(Excerpted data)
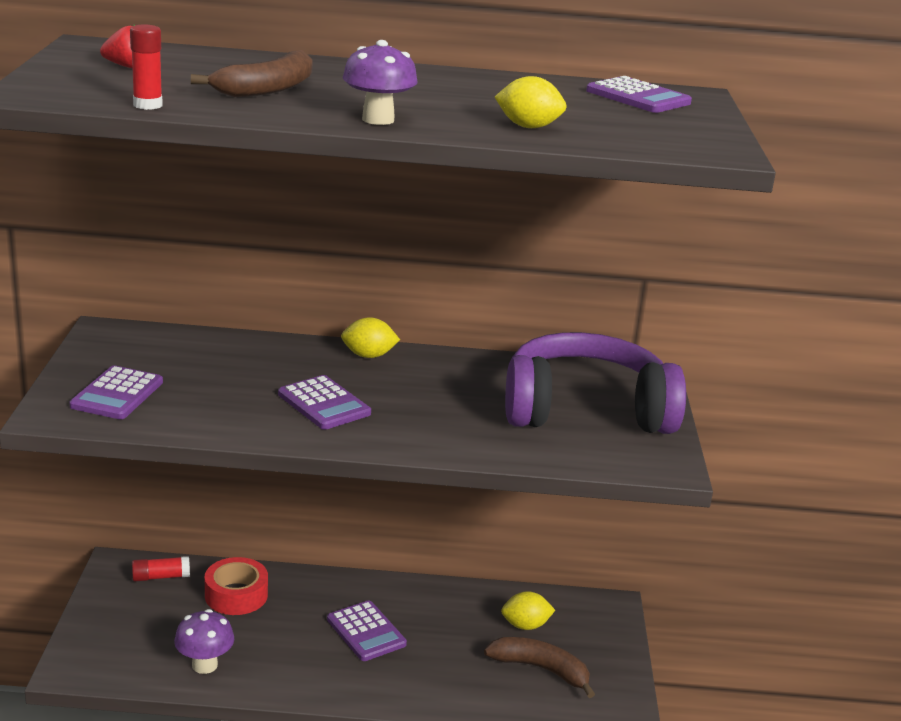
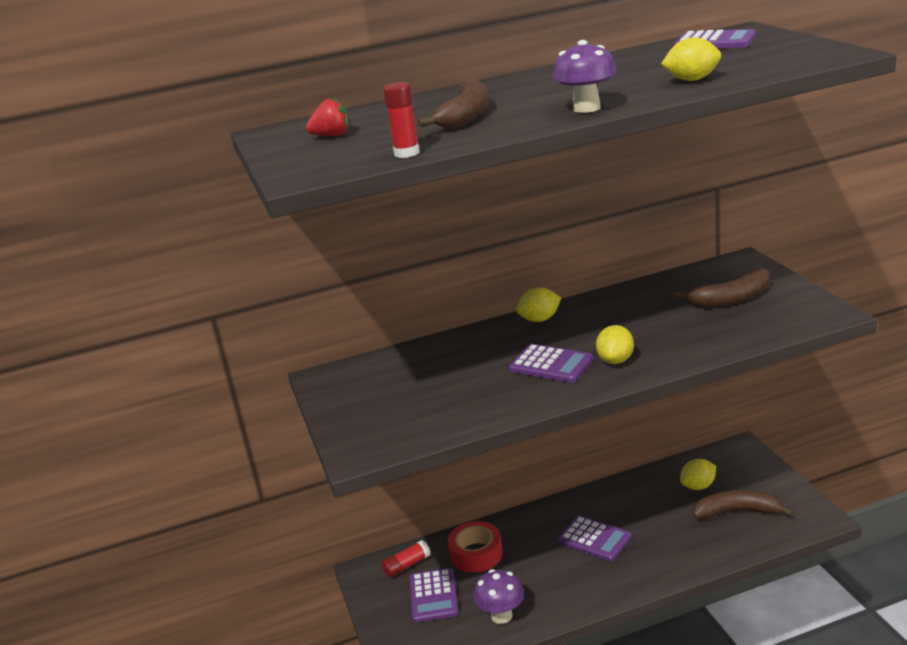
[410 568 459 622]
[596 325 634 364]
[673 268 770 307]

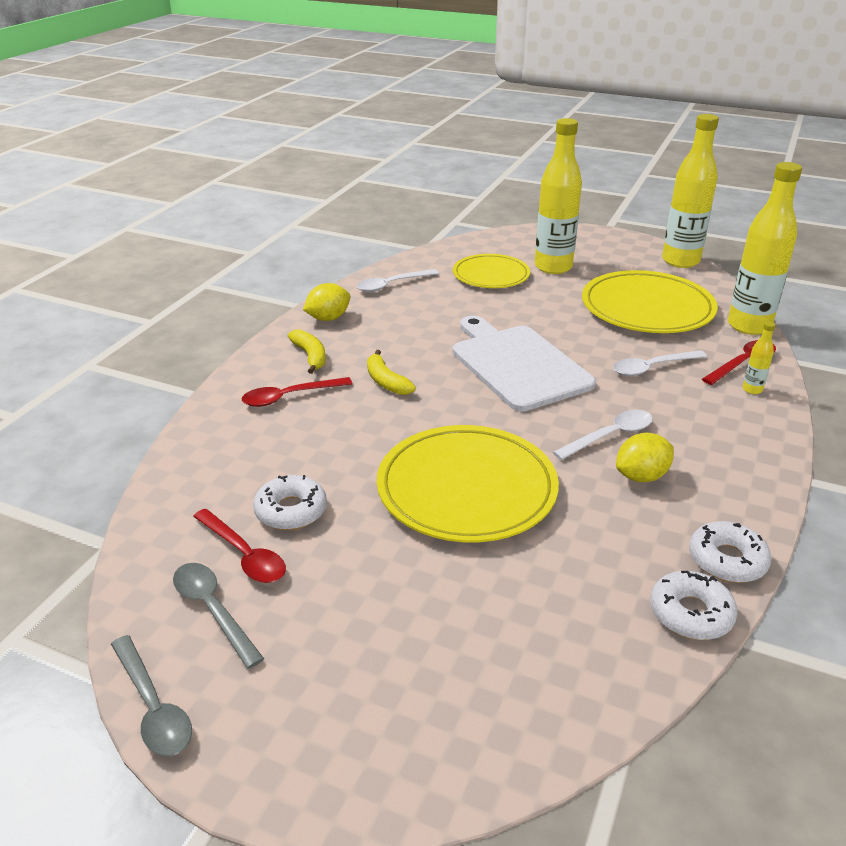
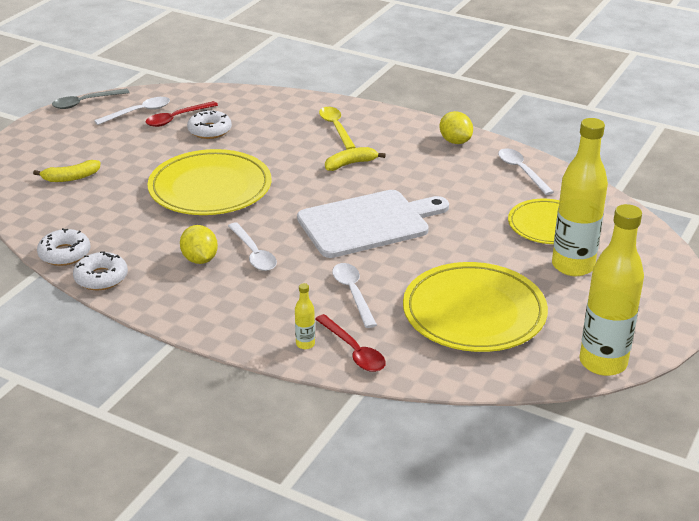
[33 160 101 182]
[94 97 170 125]
[319 107 356 150]
[728 162 802 335] (first image)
(End Excerpted data)
Task objective:
Output a verbatim copy of all entries above; no pictures go in it.

Written reply:
[410 568 459 622]
[596 325 634 364]
[673 268 770 307]

[33 160 101 182]
[94 97 170 125]
[319 107 356 150]
[728 162 802 335] (first image)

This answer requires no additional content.